» Assignment
Each line of the records that holds "none" should be shown in full.

Stored dataset items
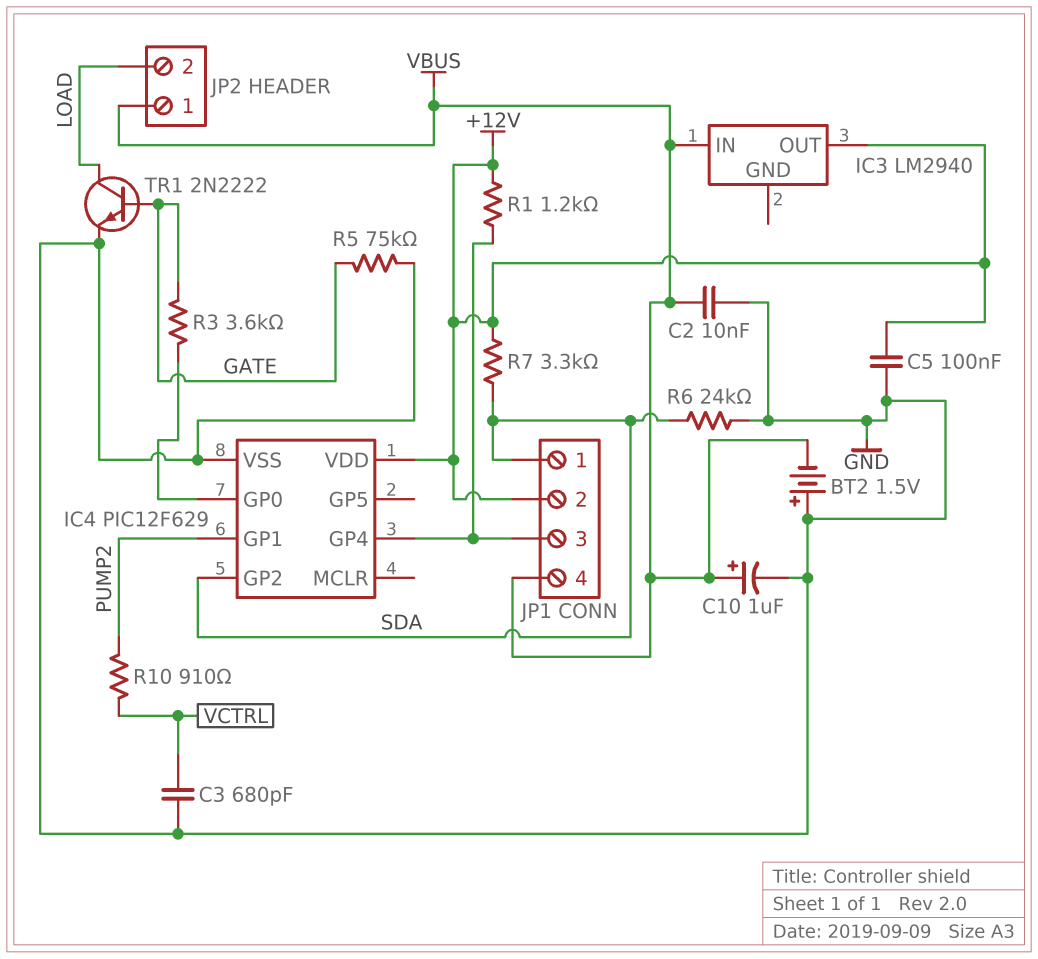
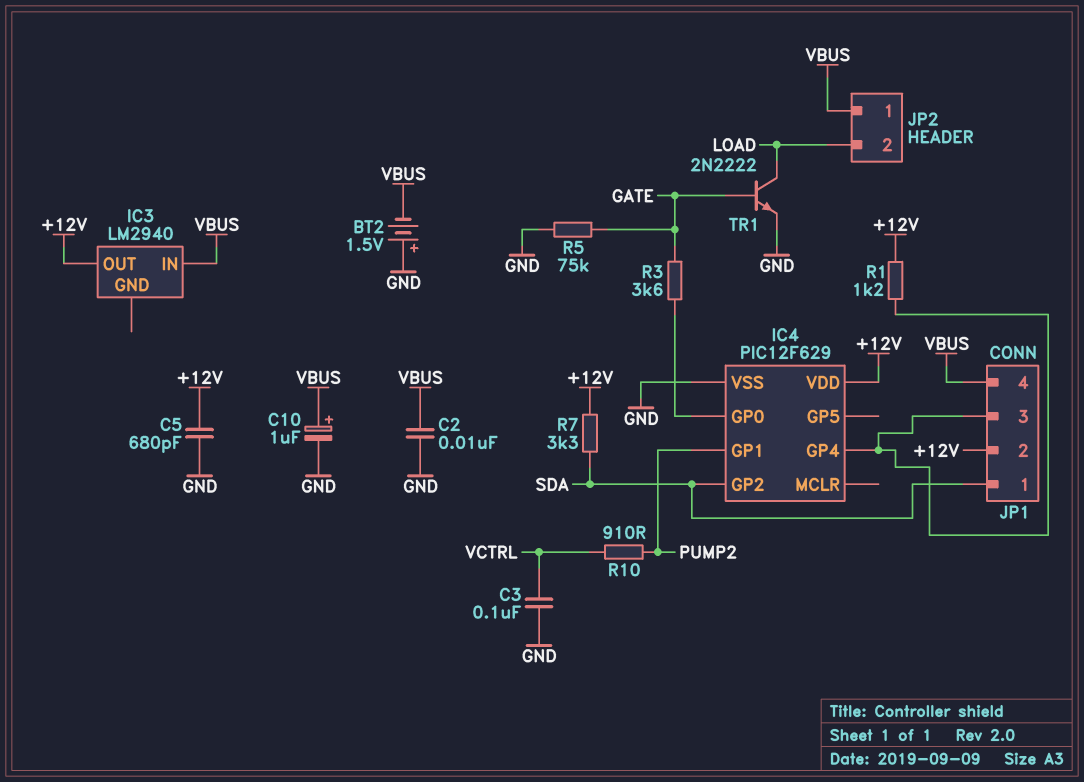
C3: 680pF (GND, VCTRL) -> 100nF (GND, VCTRL)
C5: 100nF (+12V, GND) -> 680pF (+12V, GND)
R6: 24k (GND, SDA) -> none

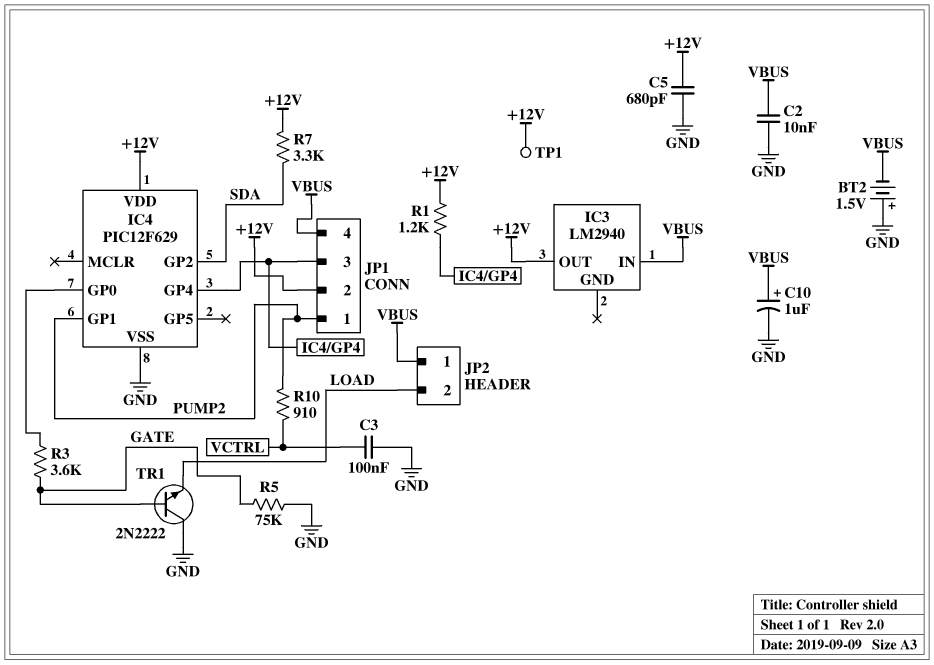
JP1 pin 1: SDA -> PUMP2
TP1: none -> test point (+12V)
TR1: NPN 2N2222 (B GATE, C LOAD, E GND) -> NPN 2N2222 (B GATE, C GND, E LOAD)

» Final answer
R6: 24k (GND, SDA) -> none
TP1: none -> test point (+12V)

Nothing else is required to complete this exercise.